→ Directions for this task
Count the lines in the items below that contain the string "grace", treating uppercase and lowercase as different, and give only that number.

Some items
+ + + + + + +

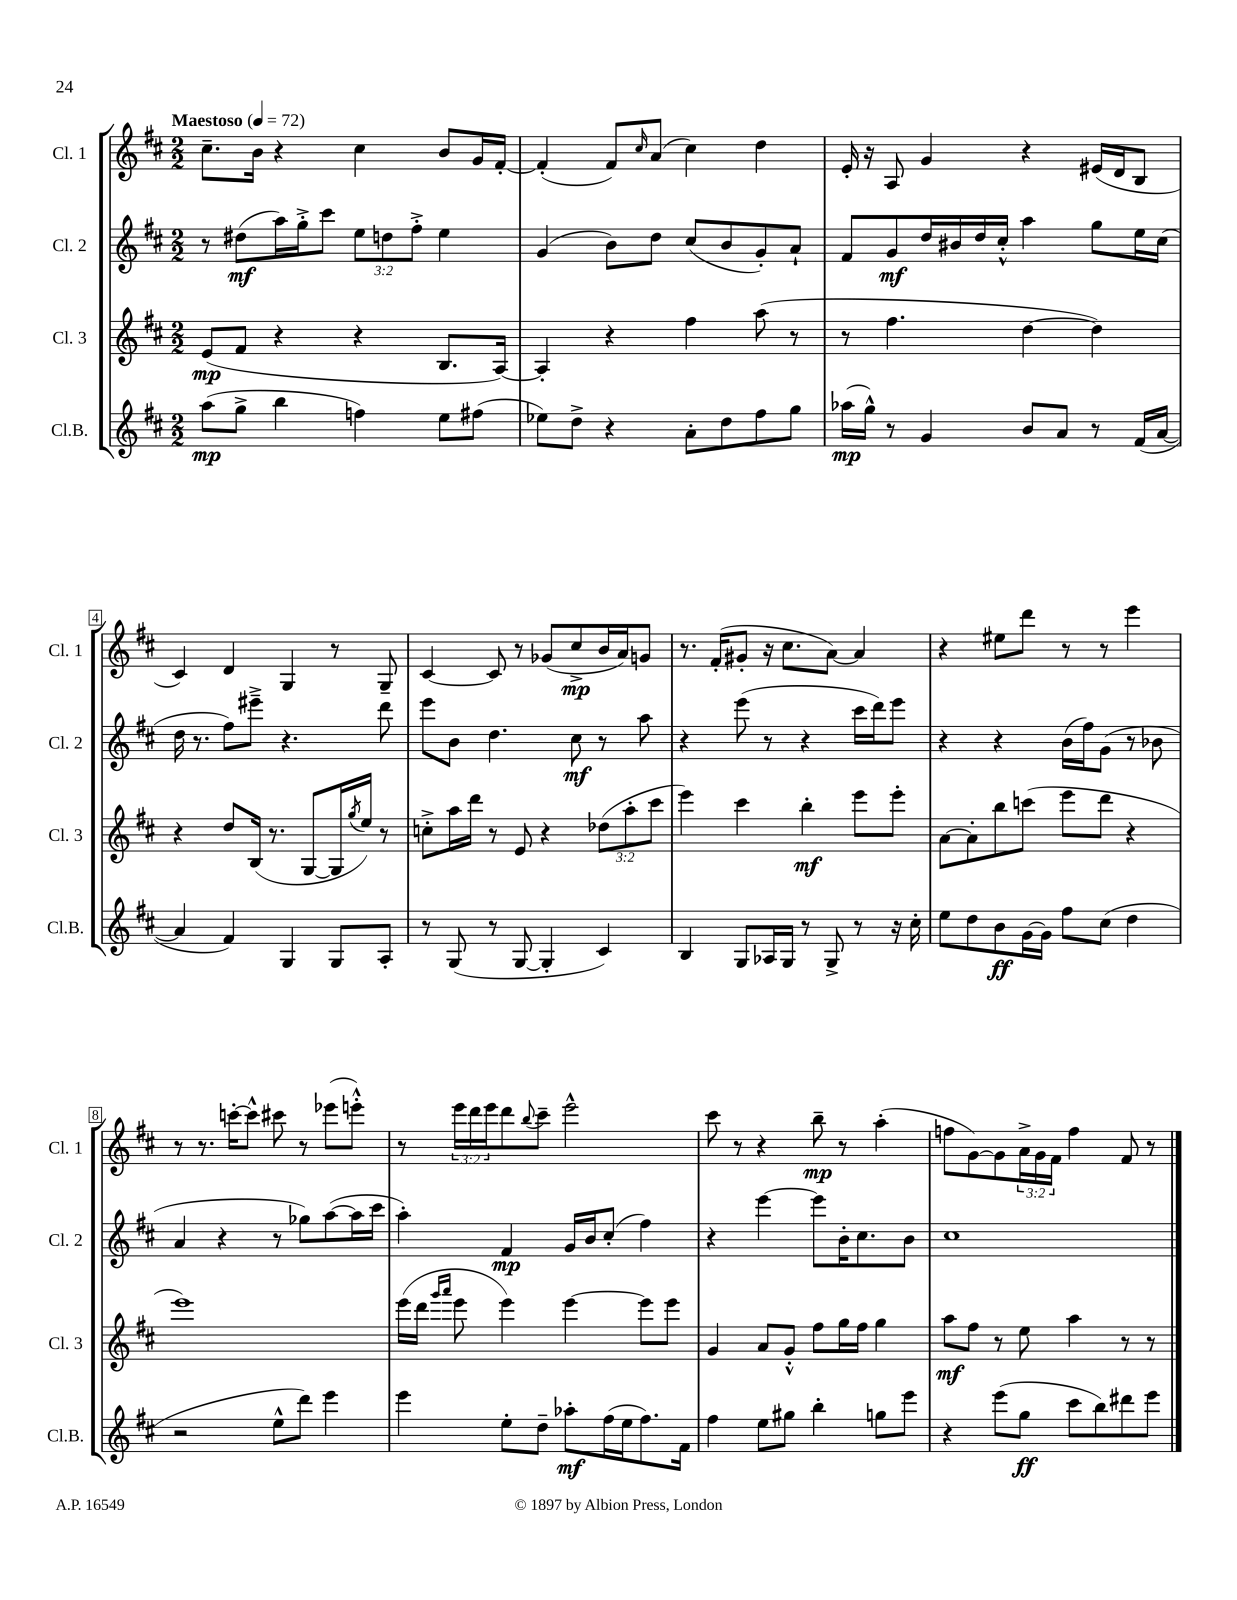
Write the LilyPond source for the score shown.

<<
\new StaffGroup <<
\new Staff = "s0" \with { instrumentName = "Cl. 1" shortInstrumentName = "Cl. 1" } {
    \clef treble \key d \major \numericTimeSignature \time 2/2 \override Staff.TupletNumber.text = #tuplet-number::calc-fraction-text \tempo "Maestoso" 4 = 72
    cis''8.-- b'16 r4 cis''4 b'8 g'16 fis'16~-. |
    fis'4-.( fis'8) \grace { cis''16 } a'8( cis''4) d''4 |
    e'16-. r16 a8 g'4 r4 eis'16( d'16 b8 |
    cis'4) d'4 g4 r8 g8-- |
    cis'4~ cis'8 r8 ges'8( cis''8->\mp b'16 a'16) g'8 |
    r8. fis'16-.( gis'8-. r16 cis''8. a'8~) a'4 |
    r4 eis''8 d'''8 r8 r8 e'''4 |
    r8 r8. c'''16~-. c'''8-^ cis'''8 r8 ees'''8( e'''8-.-^) |
    r8 \tuplet 3/2 { e'''16 d'''16 e'''16 } d'''8 \appoggiatura { b''8 } cis'''8-- e'''2-^ |
    cis'''8 r8 r4 b''8--\mp r8 a''4-.( |
    f''8 g'8~) g'8 \tuplet 3/2 { a'16-> g'16 fis'16 } f''4 fis'8 r8 \bar "|." |
}
\new Staff = "s1" \with { instrumentName = "Cl. 2" shortInstrumentName = "Cl. 2" } {
    \clef treble \key d \major \numericTimeSignature \time 2/2 \override Staff.TupletNumber.text = #tuplet-number::calc-fraction-text
    r8 dis''8\mf( a''16) g''16-.-> cis'''8 \tuplet 3/2 { e''8 d''8 fis''8-.-> } e''4 |
    g'4( b'8) d''8 cis''8( b'8 g'8-.) a'8-! |
    fis'8 g'8\mf d''16 bis'16 d''16 cis''16-.-^ a''4 g''8 e''16 cis''16( |
    d''16 r8. fis''8) eis'''8---> r4. d'''8 |
    e'''8 b'8 d''4. cis''8\mf r8 a''8 |
    r4 e'''8( r8 r4 cis'''16 d'''16) e'''8 |
    r4 r4 b'16( fis''16) g'8( r8 bes'8 |
    a'4 r4 r8 ges''8) a''8~( a''16 cis'''16 |
    a''4-.) fis'4\mp g'16 b'16 cis''8-.( fis''4) |
    r4 e'''4~ e'''8 b'16-. cis''8. b'8 |
    cis''1 \bar "|." |
}
\new Staff = "s2" \with { instrumentName = "Cl. 3" shortInstrumentName = "Cl. 3" } {
    \clef treble \key d \major \numericTimeSignature \time 2/2 \override Staff.TupletNumber.text = #tuplet-number::calc-fraction-text
    e'8\mp( fis'8 r4 r4 b8. a16~) |
    a4-. r4 fis''4 a''8( r8 |
    r8 fis''4. d''4~ d''4) |
    r4 d''8 b16( r8. g8~ g16 \acciaccatura { g''8 } e''16) r8 |
    c''8-.-> a''16 d'''16 r8 e'8 r4 \tuplet 3/2 { des''8( a''8-. cis'''8 } |
    e'''4) cis'''4 b''4-.\mf e'''8 e'''8-. |
    a'8~ a'8-. b''8 c'''8( e'''8 d'''8 r4 |
    e'''1) |
    e'''16( d'''16 \grace { g'''16 a'''16 } e'''8 e'''4) e'''4~ e'''8 e'''8 |
    g'4 a'8 g'8-.-^ fis''8 g''16 fis''16 g''4 |
    a''8\mf fis''8 r8 e''8 a''4 r8 r8 \bar "|." |
}
\new Staff = "s3" \with { instrumentName = "Cl.B." shortInstrumentName = "Cl.B." } {
    \clef treble \key d \major \numericTimeSignature \time 2/2
    a''8\mp( g''8-> b''4 f''4) e''8 fis''8( |
    ees''8) d''8-> r4 a'8-. d''8 fis''8 g''8 |
    aes''16\mp( g''16-^) r8 g'4 b'8 a'8 r8 fis'16( a'16~ |
    a'4 fis'4) g4 g8 a8-. |
    r8 g8( r8 g8~ g4-. cis'4) |
    b4 g8 aes16 g16 r8 g8-> r8 r16 cis''16-. |
    e''8 d''8 b'8\ff g'16~ g'16 fis''8 cis''8( d''4 |
    r2 e''8-^ d'''8) e'''4 |
    e'''4 e''8-. d''8-- aes''8-.\mf fis''16( e''16 fis''8.) fis'16 |
    fis''4 e''8 gis''8 b''4-. g''8 e'''8 |
    r4 e'''8( g''8\ff cis'''8 b''8) dis'''8 e'''8 \bar "|." |
}
>>
>>
\layout { \context { \Score \override BarNumber.stencil = #(make-stencil-boxer 0.1 0.3 ly:text-interface::print) } }
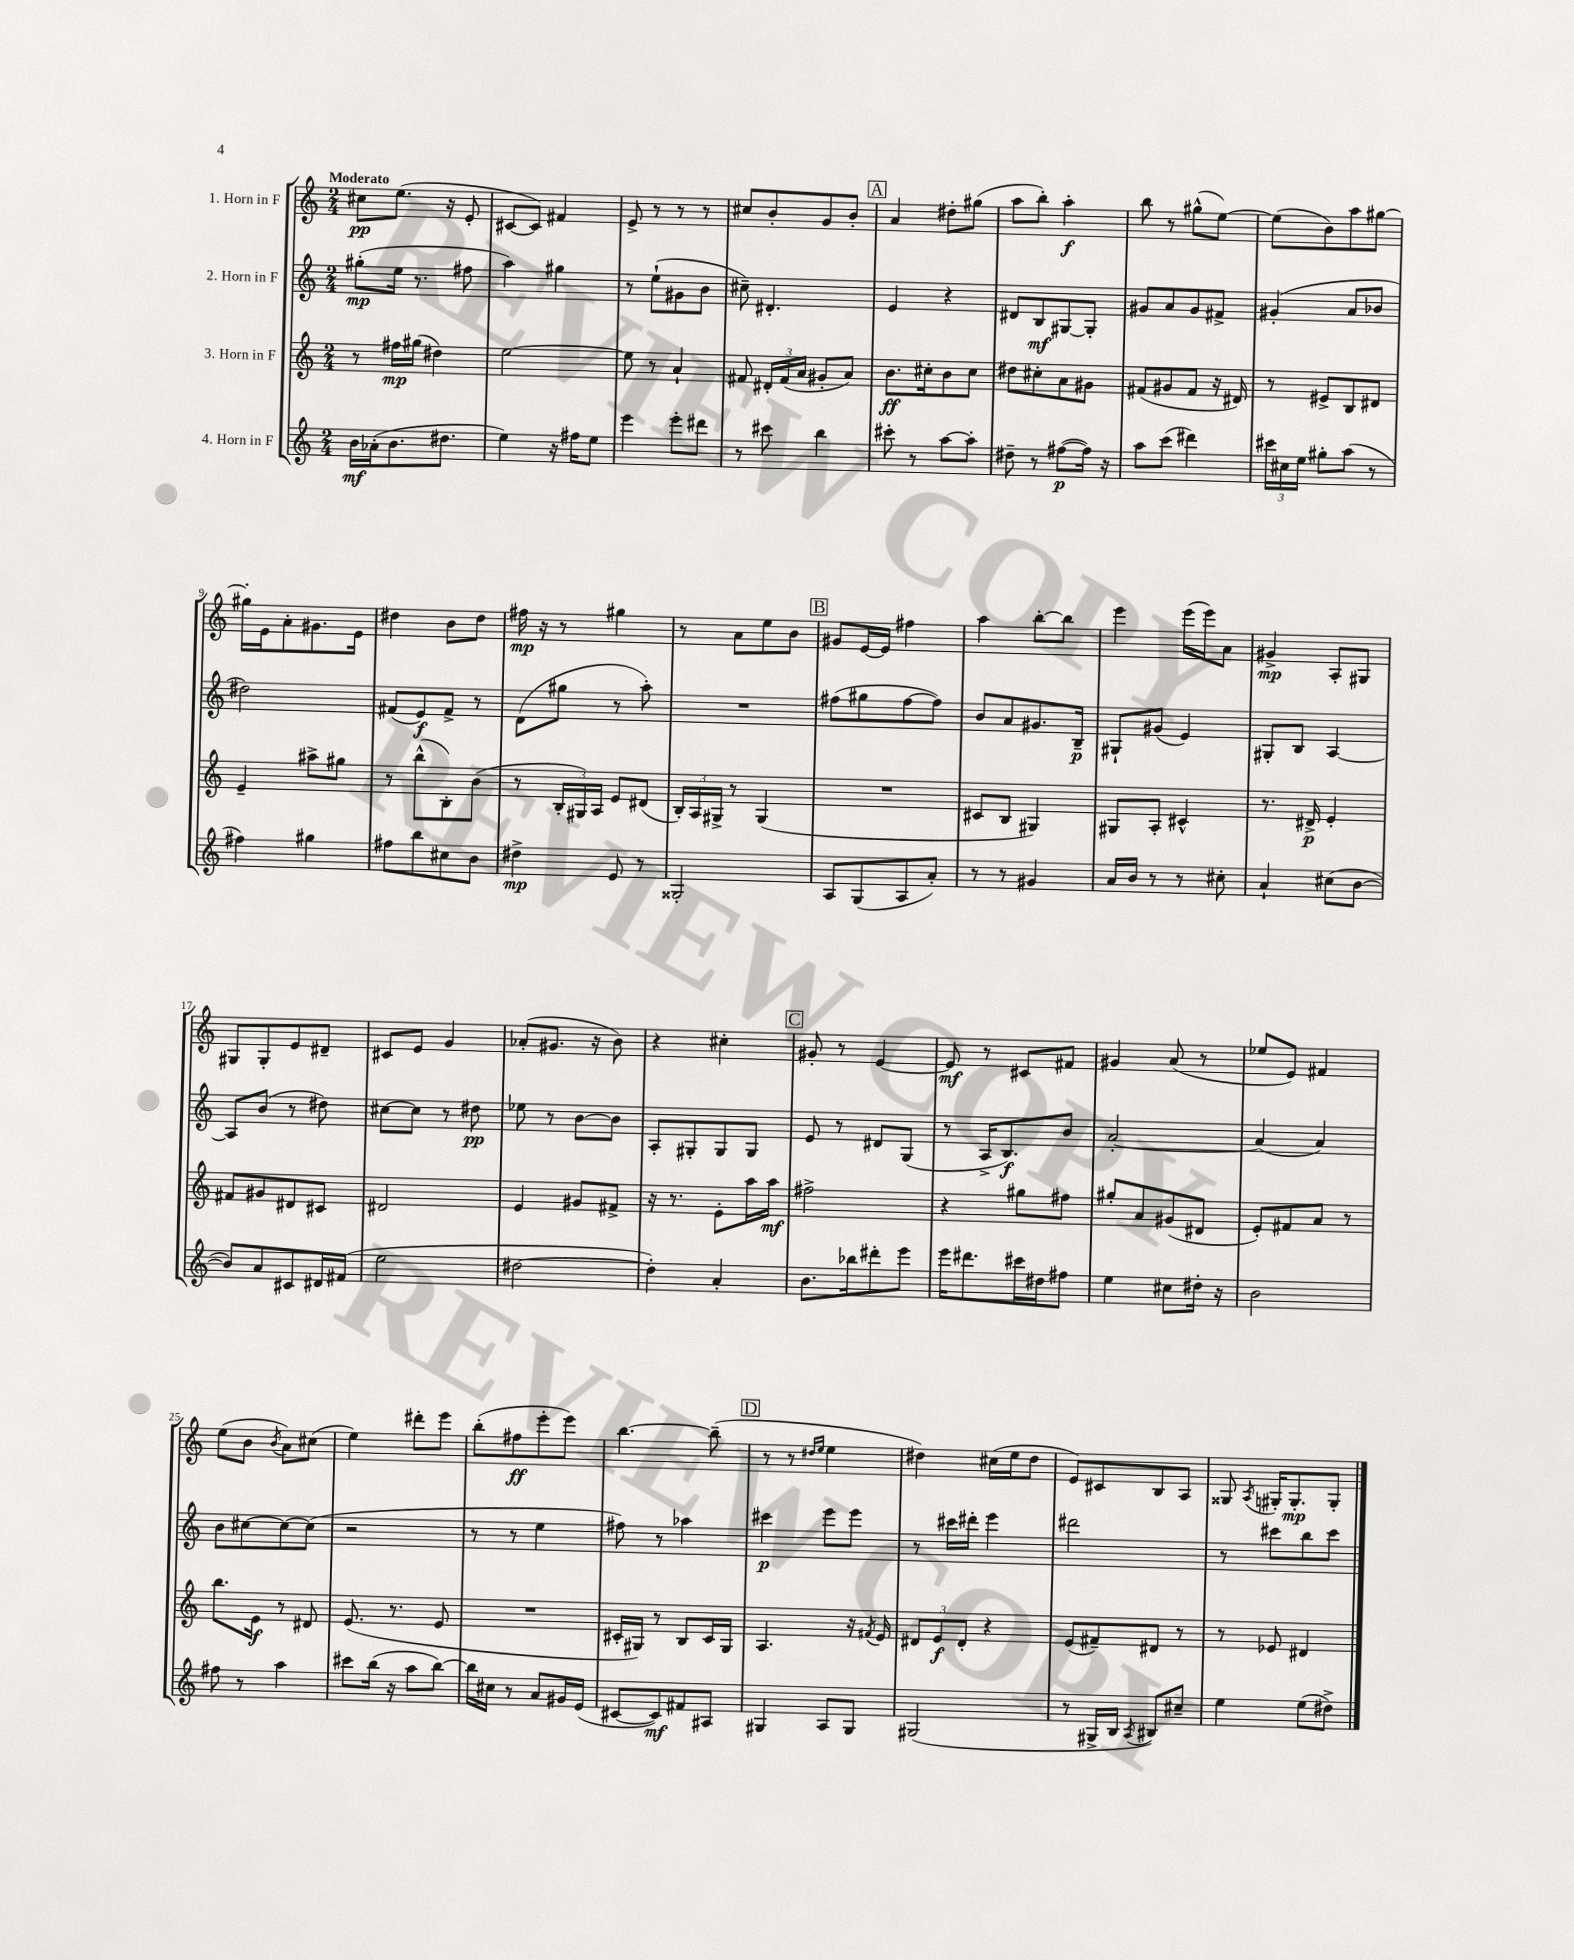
<<
\new StaffGroup <<
\new Staff = "s0" \with { instrumentName = "1. Horn in F" } {
    \clef treble \key c \major \numericTimeSignature \time 2/4 \tempo "Moderato"
    \autoBeamOff cis''8[\pp e''8.]( r16 e'8-. |
    cis'8[~ cis'8]) fis'4 |
    e'8-> r8 r8 r8 |
    cis''8[ b'8-. g'8 b'8]-. |
    \mark \markup { \box "A" } a'4 dis''8[-. gis''8]( |
    a''8[ b''8]-.) a''4-.\f |
    b''8 r8 gis''8[-^( e''8]~) |
    e''8[( b'8) a''8 gis''8]~ |
    gis''16[-. e'16 a'8-. gis'8. e'16] |
    dis''4 b'8[ dis''8] |
    fis''16\mp r16 r8 gis''4 |
    r8 a'8[ e''8 b'8] |
    \mark \markup { \box "B" } gis'8[ e'16~ e'16] fis''4 |
    a''4 b''8[~-. b''8] |
    e'''4 e'''16[( e'''16) a'8] |
    gis'4->\mp a8[-. gis8] |
    gis8[ gis8-. e'8 dis'8]-- |
    cis'8[ e'8] g'4 |
    aes'8[-.( gis'8.] r16 b'8) |
    r4 cis''4-. |
    \mark \markup { \box "C" } gis'8-. r8 e'4~ |
    e'8\mf r8 cis'8[ fis'8] |
    gis'4 a'8( r8 |
    ees''8[ e'8]) fis'4 |
    e''8[( b'8] \acciaccatura { b'8 } a'8[) cis''8]( |
    e''4) dis'''8[-. e'''8] |
    b''8[-.( fis''8\ff e'''8-. e'''8]) |
    b''4.~ b''8--( |
    \mark \markup { \box "D" } r8 r8 \grace { dis''16[ e''16] } e''4 |
    dis''4) cis''16[( e''16 dis''8] |
    e'8[) cis'8 b8 a8] |
    gisis8 \acciaccatura { a8 } gis16[-. gis8.-.\mp gis8]-. \bar "|." |
}
\new Staff = "s1" \with { instrumentName = "2. Horn in F" } {
    \clef treble \key c \major \numericTimeSignature \time 2/4
    \autoBeamOff gis''8[-.\mp( e''16] r8. fis''8 |
    a''4) gis''4 |
    r8 e''8[-!( gis'8 b'8] |
    cis''8--) dis'4.-. |
    \mark \markup { \box "A" } e'4 r4 |
    dis'8[ b8\mf gis8~ gis8]-. |
    gis'8[ a'8 gis'8 fis'8]-> |
    gis'4-.( a'8[ bes'8] |
    dis''2) |
    fis'8[( e'8\f) fis'8]-> r8 |
    d'8[( gis''8] r8 a''8-.) |
    R2 |
    \mark \markup { \box "B" } fis''8[( gis''8 fis''8~ fis''8]) |
    b'8[ a'8 gis'8. b16]--\p |
    gis8[-! gis'8]( e'4) |
    gis8[-. b8] a4~ |
    a8[ b'8]( r8 dis''8) |
    cis''8[~ cis''8] r8 dis''8\pp |
    ees''8 r8 b'8[~ b'8] |
    a8[-. gis8-. gis8 gis8] |
    \mark \markup { \box "C" } e'8 r8 dis'8[ g8]( |
    r8 a16[-> b8.\f) b'8] |
    a'2~-. |
    a'4( a'4) |
    b'8[ cis''8~ cis''8~ cis''8]( |
    r2 |
    r8 r8 e''4 |
    fis''8) r8 aes''4 |
    \mark \markup { \box "D" } cis'''4\p e'''8[ e'''8] |
    r8 cis'''16[ dis'''16]-. e'''4 |
    dis'''2 |
    r8 cis'''8[ b''8 cis'''8] \bar "|." |
}
\new Staff = "s2" \with { instrumentName = "3. Horn in F" } {
    \clef treble \key c \major \numericTimeSignature \time 2/4
    \autoBeamOff r8 fis''16[\mp gis''16]( dis''4) |
    e''2~ |
    e''8 r8 a'4-! |
    fis'8 \tuplet 3/2 { dis'16[-. fis'16( a'16] } gis'8[-. a'8]) |
    \mark \markup { \box "A" } b'8.[\ff cis''16-. b'8 cis''8] |
    dis''8[ cis''8-. a'8 gis'8] |
    fis'8[( gis'8 fis'8] r16 dis'16) |
    r8 eis'8[-> b8 dis'8] |
    e'4-- ais''8[-> gis''8] |
    r8 b''8[-^( b8-.) b'8]( |
    r8 \tuplet 3/2 { b16[-. gis16) a16] } e'8[ dis'8]( |
    \tuplet 3/2 { b16[-.) a16 gis16]-> } r8 gis4( |
    \mark \markup { \box "B" } R2 |
    cis'8[ b8] gis4) |
    gis8[ a8]-. cis'4-^ |
    r8. dis'16->\p e'4-. |
    fis'8[ gis'8 dis'8 cis'8] |
    dis'2 |
    e'4 gis'8[ fis'8]-> |
    r16 r8. e'8[-. a''16 a''16]\mf |
    \mark \markup { \box "C" } fis''2-> |
    r4 gis''8[ fis''8] |
    gis''8[-. a'8 gis'8( dis'8] |
    e'8[-.) fis'8 a'8] r8 |
    b''8.[ e'16]\f r8 dis'8 |
    e'8.( r8. e'8 |
    R2 |
    cis'16[-. gis16]) r8 b8[ cis'16 gis16] |
    \mark \markup { \box "D" } a4. r16 \acciaccatura { fis'8 } e'16 |
    \tuplet 3/2 { dis'8[ e'8\f dis'8]-. } r4 |
    e'8[( fis'8--) dis'8] r8 |
    r8 ees'8 dis'4 \bar "|." |
}
\new Staff = "s3" \with { instrumentName = "4. Horn in F" } {
    \clef treble \key c \major \numericTimeSignature \time 2/4
    \autoBeamOff b'16[\mf aes'16-.( b'8. dis''8.] |
    e''4) r16 fis''16[ e''8] |
    e'''4 e'''8[-. dis'''8] |
    r8 cis'''8 b''4 |
    \mark \markup { \box "A" } cis'''8-. r8 a''8[~ a''8]-. |
    dis''8-- r8 fis''8[~\p( fis''16]) r16 |
    a''8[ c'''8]( dis'''4) |
    \tuplet 3/2 { cis'''16[ cis''16 e''16] } gis''8[-. a''8]( r8 |
    fis''4) gis''4 |
    fis''8[ b''8 cis''8 b'8] |
    dis''4->\mp e'8 r8 |
    gisis2-. |
    \mark \markup { \box "B" } a8[ g8( a8 a'8]-.) |
    r8 r8 gis'4 |
    a'16[ b'16] r8 r8 cis''8-. |
    a'4-! cis''8[( b'8]~ |
    b'8[) a'8 cis'8 dis'16 fis'16]( |
    e''2 |
    dis''2~ |
    dis''4-.) a'4-. |
    \mark \markup { \box "C" } b'8.[ bes''16 dis'''8-. e'''8] |
    e'''16[ dis'''8. cis'''16 dis''16 fis''8] |
    e''4 cis''8[ dis''16]-. r16 |
    b'2 |
    fis''8 r8 a''4 |
    cis'''8[ b''16]( r16 a''8[ b''8]~) |
    b''16[ cis''16] r8 a'8[ gis'16 e'16]( |
    cis'8[~ cis'8\mf) fis'8 ais8] |
    \mark \markup { \box "D" } gis4 a8[ gis8] |
    gis2( |
    r8 gis16[-> b16] \acciaccatura { a8 } bis8[) cis''8]-- |
    e''4 e''8[( dis''8]->) \bar "|." |
}
>>
>>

+ + + + + + +

→ Written response
3